Stored entries

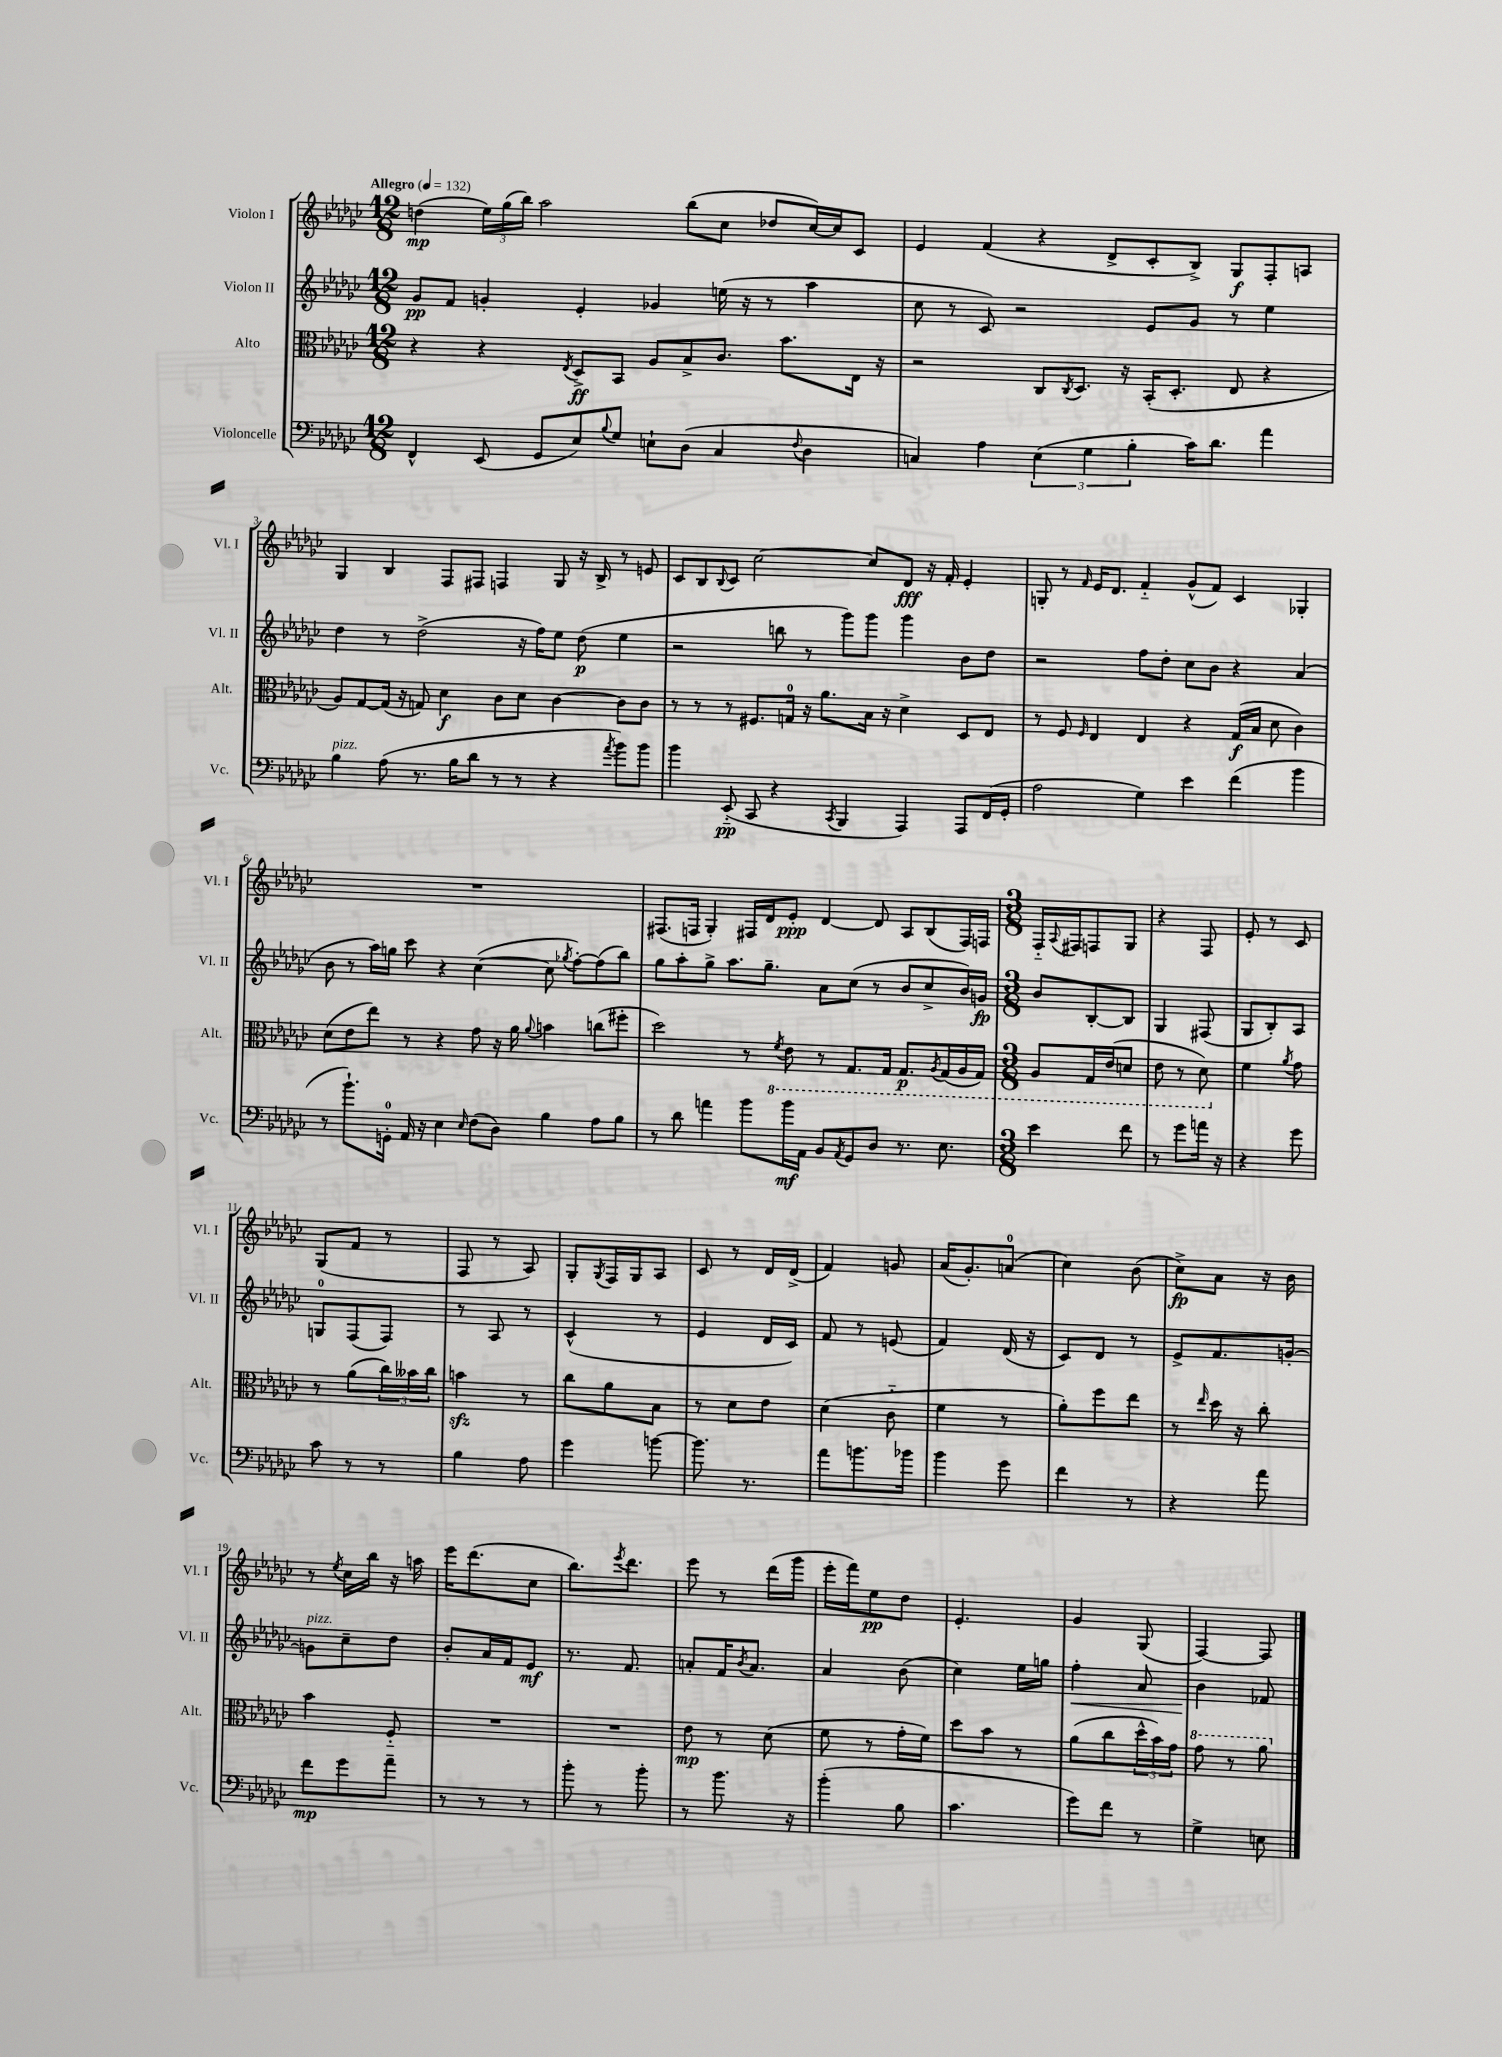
<<
\new StaffGroup <<
\new Staff = "s0" \with { instrumentName = "Violon I" shortInstrumentName = "Vl. I" } {
    \clef treble \key ges \major \numericTimeSignature \time 12/8 \tempo "Allegro" 4 = 132
    d''4\mp( \tuplet 3/2 { ees''16) ges''16( bes''16) } aes''2 bes''8( ces''8 des''8 ces''16~) ces''16 ces'8 |
    ees'4 f'4( r4 des'8-> ces'8-. bes8->) ges8\f f8-. a8 |
    ges4 bes4 f8 fis8 f4 ges8 r16 bes16-> r8 e'8 |
    ces'8 bes8 \appoggiatura { bes8 } ces'8 ces''2~ ces''8 des'8\fff r16 f'16-. ees'4-. |
    g8-. r8 \grace { f'16 } ees'16 des'8. f'4-_ ges'8-^( f'8) ces'4 ges4-. |
    R1. |
    fis8.( f16 ges4-.) fis16 des'16 ees'8-.\ppp des'4~ des'8 aes8 bes8( fis16) f16 |
    \numericTimeSignature \time 3/8 f16-_ \appoggiatura { aes8 } fis16 f8 ges8 |
    r4 f8 |
    ees'8-. r8 ces'8 |
    ges8( f'8 r8 |
    f8 r8 aes8) |
    ges8-. \acciaccatura { ges8 } f16 ges16 aes8 |
    ces'8 r8 des'16 des'16->( |
    f'4) g'8 |
    aes'16( ges'8.-.) a'8-0( |
    ces''4) bes'8( |
    ces''8->\fp) aes'8 r16 bes'16 |
    r8 \acciaccatura { ees''8 } ces''16 bes''16 r16 a''16 |
    ees'''16 des'''8.( ces''8 |
    bes''8.) \acciaccatura { ees'''8 } des'''8. |
    ees'''8 r8 des'''16( ges'''16 |
    ees'''16-. f'''16) ees''8\pp des''8 |
    ees'4.-. |
    ges'4 ges8( |
    f4~) f8 \bar "|." |
}
\new Staff = "s1" \with { instrumentName = "Violon II" shortInstrumentName = "Vl. II" } {
    \clef treble \key ges \major \numericTimeSignature \time 12/8
    ges'8\pp f'8 g'4-. ees'4-. ges'4 e''16( r16 r8 aes''4 |
    ces''8 r8 ces'8) r2 ees'8 ges'8 r8 ees''4 |
    des''4 r8 des''2->( r16 f''16) ees''8 des''8\p( ees''4 |
    r2 b''8 r8 ges'''8) ges'''8 ges'''4 bes'8 des''8 |
    r2 f''8 des''8-. ces''8 bes'8 r4 aes'4( |
    bes'8 r8 aes''16) g''16 ces'''8 r4 ces''4~( ces''8 \acciaccatura { ges''8 } f''8~-.) f''8( bes''8) |
    ges''8 aes''8-. ges''8-> aes''8. ges''8.-- aes'8 ces''8( r8 bes'8 ces''8-> bes'16) g'16\fp |
    \numericTimeSignature \time 3/8 bes'8 bes8~-. bes8 |
    ges4 fis8( |
    ges8 bes8-.) aes8 |
    g8-0 f8( f8) |
    r8 aes8 r8 |
    ces'4-^( r8 |
    ees'4 des'16 ces'16) |
    f'8 r8 e'8( |
    f'4) des'16( r16 |
    ces'8) des'8 r8 |
    ees'8-> f'8. g'16~-. |
    g'8^\markup { \italic "pizz." } ces''8-- des''8 |
    bes'8-. aes'16 f'16 ees'8\mf |
    r8. f'8. |
    a'8-. f'16 \acciaccatura { bes'8 } a'8. |
    aes'4 bes'8( |
    ces''4) ees''16 g''16 |
    f''4-.\< aes'8 |
    bes'4\! fes'8 \bar "|." |
}
\new Staff = "s2" \with { instrumentName = "Alto" shortInstrumentName = "Alt." } {
    \clef alto \key ges \major \numericTimeSignature \time 12/8
    r4 r4 \acciaccatura { ees8 } des8->\ff bes,8 aes8 bes8-> ces'8. bes'8. ees16 r16 |
    r2 ces8 \acciaccatura { ces8 } des8. r16 bes,16-.( des8.-. ees8 r4 |
    aes8) ges8~ ges16( r16 g8) des'4\f ces'8 des'8 ces'4~ ces'8 ces'8 |
    r8 r8 r8 fis8. g16-0 r16 aes'8. bes16 r16 des'4-> des8 ees8 |
    r8 f8 \grace { f16 } ees4 ees4 r4 ges16\f( bes16 des'8 ces'4) |
    des'8( ees'8 ees''8) r8 r4 ges'8 r16 aes'16 \appoggiatura { aes'8 } b'4 c''8( fis''8-. |
    des''2) r8 \ottava #-1 \acciaccatura { f8 } ees8 r8 ges,8. ges,16 ges,8.\p \acciaccatura { aes,8 } ges,16( aes,16 ges,16) |
    \numericTimeSignature \time 3/8 aes,8 ges,16 ees16( d8 |
    ees8 r8 des8) \ottava #0 |
    f'4 \acciaccatura { aes'8 } ges'8 |
    r8 aes'8( \tuplet 3/2 { ces''16) beses'16 ces''16 } |
    b'4\sfz r8 |
    ces''8 aes'8 bes8 |
    r8 des'8 ees'8 |
    des'4( ces'8-_ |
    f'4 r8 |
    aes'8-.) f''8 ees''8 |
    r8 \grace { ees''16 } des''16 r16 ces''8-. |
    bes'4 f8-_ |
    R4. |
    R4. |
    ees'8\mp r8 des'8( |
    f'8 r8 ges'16-. f'16) |
    des''8 bes'8 r8 |
    aes'8( ces''8 \tuplet 3/2 { des''16-^ bes'16) ges'16 } |
    \ottava #1 ges''8 r8 aes''8 \ottava #0 \bar "|." |
}
\new Staff = "s3" \with { instrumentName = "Violoncelle" shortInstrumentName = "Vc." } {
    \clef bass \key ges \major \numericTimeSignature \time 12/8
    f,4-^ ees,8( ges,8 ees8) \appoggiatura { bes8 } ges8 e8-! des8( ces4 \appoggiatura { f8 } des4 |
    c4) aes4 \tuplet 3/2 { ees4( ges4 bes4-. } ces'16) des'8. aes'4 |
    bes4^\markup { \italic "pizz." } aes8( r8. bes16 des'8 r8 r8 r4 \acciaccatura { aes'8 } bes'8) bes'8 |
    bes'4 ees,8-_\pp( ces,8 r4 \acciaccatura { ces,8 } bes,,4 aes,,4) aes,,8 f,16( ges,16-. |
    aes2 ges4) ees'4 f'4( bes'4 |
    r8 bes'8.-!) g,16-0-. aes,16 r16 ees4 \grace { ees16 } f8( des8) bes4 aes8 bes8 |
    r8 des'8 a'4 bes'8 bes'16\mf aes,16 bes,8 \acciaccatura { aes,8 } ges,8 des8 r8. ees8. |
    \numericTimeSignature \time 3/8 ees'4 f'8 |
    r8 ges'8 a'16 r16 |
    r4 ges'8 |
    ces'8 r8 r8 |
    bes4 aes8 |
    ges'4 b'8~ |
    b'8. r8. |
    aes'8 b'8. bes'16 |
    bes'4 ges'8 |
    f'4 r8 |
    r4 aes'8 |
    f'8\mp ges'8 aes'8-- |
    r8 r8 r8 |
    bes'8-. r8 bes'8-. |
    r8 bes'8. r16 |
    bes'4-.( bes8 |
    ces'4. |
    ges'8) f'8 r8 |
    ges4-> e8 \bar "|." |
}
>>
>>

Given exercise:
Copy the records word for word, from their start through the line containing "r2 b''8 r8 ges'''8)", including that line. Leave the pictures out of your answer.

In response:
<<
\new StaffGroup <<
\new Staff = "s0" \with { instrumentName = "Violon I" shortInstrumentName = "Vl. I" } {
    \clef treble \key ges \major \numericTimeSignature \time 12/8 \tempo "Allegro" 4 = 132
    d''4\mp( \tuplet 3/2 { ees''16) ges''16( bes''16) } aes''2 bes''8( ces''8 des''8 ces''16~) ces''16 ces'8 |
    ees'4 f'4( r4 des'8-> ces'8-. bes8->) ges8\f f8-. a8 |
    ges4 bes4 f8 fis8 f4 ges8 r16 bes16-> r8 e'8 |
    ces'8 bes8 \appoggiatura { bes8 } ces'8 ces''2~ ces''8 des'8\fff r16 f'16-. ees'4-. |
    g8-. r8 \grace { f'16 } ees'16 des'8. f'4-_ ges'8-^( f'8) ces'4 ges4-. |
    R1. |
    fis8.( f16 ges4-.) fis16 des'16 ees'8-.\ppp des'4~ des'8 aes8 bes8( fis16) f16 |
    \numericTimeSignature \time 3/8 f16-_ \appoggiatura { aes8 } fis16 f8 ges8 |
    r4 f8 |
    ees'8-. r8 ces'8 |
    ges8( f'8 r8 |
    f8 r8 aes8) |
    ges8-. \acciaccatura { ges8 } f16 ges16 aes8 |
    ces'8 r8 des'16 des'16->( |
    f'4) g'8 |
    aes'16( ges'8.-.) a'8-0( |
    ces''4) bes'8( |
    ces''8->\fp) aes'8 r16 bes'16 |
    r8 \acciaccatura { ees''8 } ces''16 bes''16 r16 a''16 |
    ees'''16 des'''8.( ces''8 |
    bes''8.) \acciaccatura { ees'''8 } des'''8. |
    ees'''8 r8 des'''16( ges'''16 |
    ees'''16-. f'''16) ees''8\pp des''8 |
    ees'4.-. |
    ges'4 ges8( |
    f4~) f8 \bar "|." |
}
\new Staff = "s1" \with { instrumentName = "Violon II" shortInstrumentName = "Vl. II" } {
    \clef treble \key ges \major \numericTimeSignature \time 12/8
    ges'8\pp f'8 g'4-. ees'4-. ges'4 e''16( r16 r8 aes''4 |
    ces''8 r8 ces'8) r2 ees'8 ges'8 r8 ees''4 |
    des''4 r8 des''2->( r16 f''16) ees''8 des''8\p( ees''4 |
    r2 b''8 r8 ges'''8) ges'''8 ges'''4 bes'8 des''8 |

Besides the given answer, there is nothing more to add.